**Problem to work on:**
Copy out the data below verbatim, beginning at the line that contains "Image resolution: width=960 pixels, height=540 pixels. Identify" and ending after the line that contains "The image size is (960, 540). I", with both of those lines included.

**Extracted material:**
=== Begin Enclosure ===
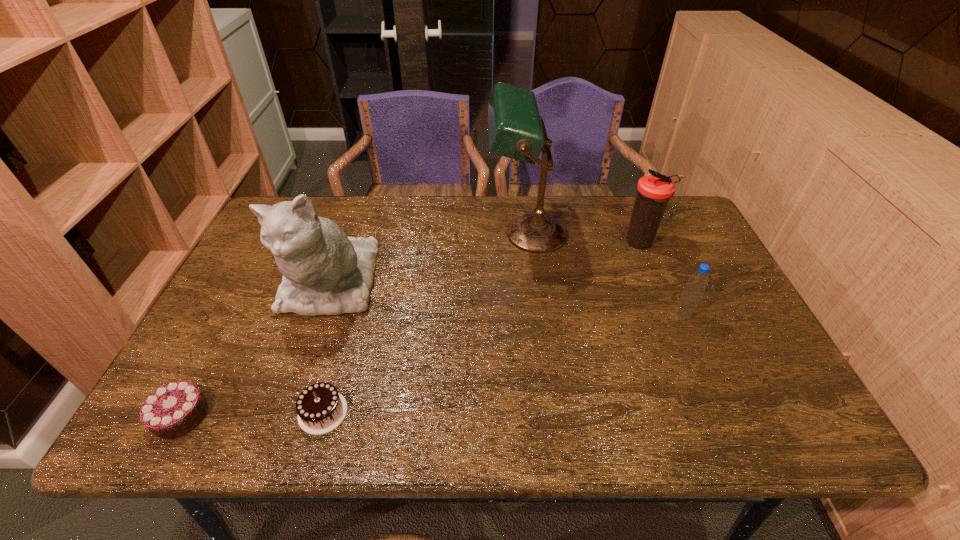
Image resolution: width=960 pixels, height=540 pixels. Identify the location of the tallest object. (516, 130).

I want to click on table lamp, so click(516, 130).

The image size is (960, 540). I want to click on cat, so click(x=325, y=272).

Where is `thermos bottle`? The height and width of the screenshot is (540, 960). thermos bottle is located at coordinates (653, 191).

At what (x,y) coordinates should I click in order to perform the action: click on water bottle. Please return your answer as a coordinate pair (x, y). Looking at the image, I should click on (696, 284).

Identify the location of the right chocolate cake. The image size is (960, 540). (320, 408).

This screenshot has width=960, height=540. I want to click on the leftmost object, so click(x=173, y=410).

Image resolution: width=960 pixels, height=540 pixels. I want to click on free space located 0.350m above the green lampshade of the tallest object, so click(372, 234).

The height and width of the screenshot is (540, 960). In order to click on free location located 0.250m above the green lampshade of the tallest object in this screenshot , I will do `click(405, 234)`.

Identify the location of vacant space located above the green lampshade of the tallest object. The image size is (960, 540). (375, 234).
=== End Enclosure ===
=== Begin Enclosure ===
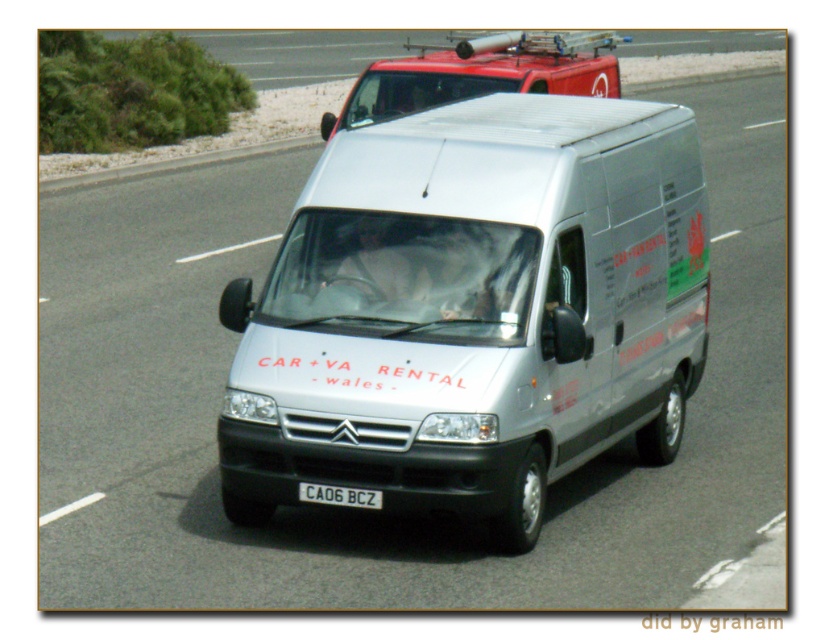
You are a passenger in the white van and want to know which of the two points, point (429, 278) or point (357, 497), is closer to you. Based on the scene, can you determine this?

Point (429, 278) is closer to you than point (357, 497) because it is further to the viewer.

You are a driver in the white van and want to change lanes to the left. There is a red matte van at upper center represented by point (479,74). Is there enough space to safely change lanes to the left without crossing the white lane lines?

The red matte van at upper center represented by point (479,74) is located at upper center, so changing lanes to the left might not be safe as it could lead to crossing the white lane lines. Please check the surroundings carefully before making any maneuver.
=== End Enclosure ===
=== Begin Enclosure ===
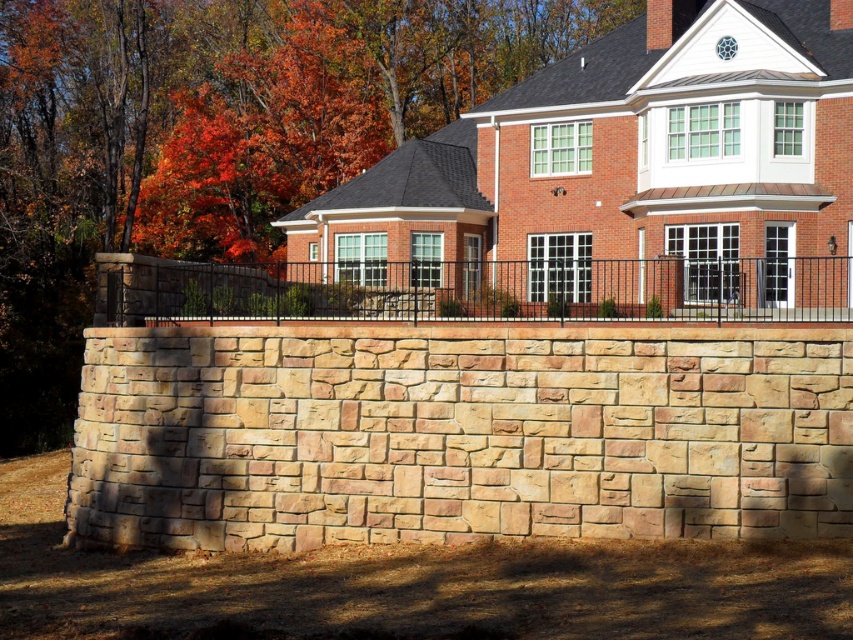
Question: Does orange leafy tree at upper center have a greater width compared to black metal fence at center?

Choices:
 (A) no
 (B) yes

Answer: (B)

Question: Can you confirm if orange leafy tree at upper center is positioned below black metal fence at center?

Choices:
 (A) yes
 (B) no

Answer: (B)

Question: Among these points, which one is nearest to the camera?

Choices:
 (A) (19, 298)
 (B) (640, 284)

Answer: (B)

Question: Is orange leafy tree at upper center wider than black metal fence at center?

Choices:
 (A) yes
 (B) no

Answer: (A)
=== End Enclosure ===
**Exercise result:**
Image resolution: width=960 pixels, height=540 pixels. Identify the location of the tallest object. (516, 130).

I want to click on table lamp, so click(516, 130).

The image size is (960, 540). I want to click on cat, so click(x=325, y=272).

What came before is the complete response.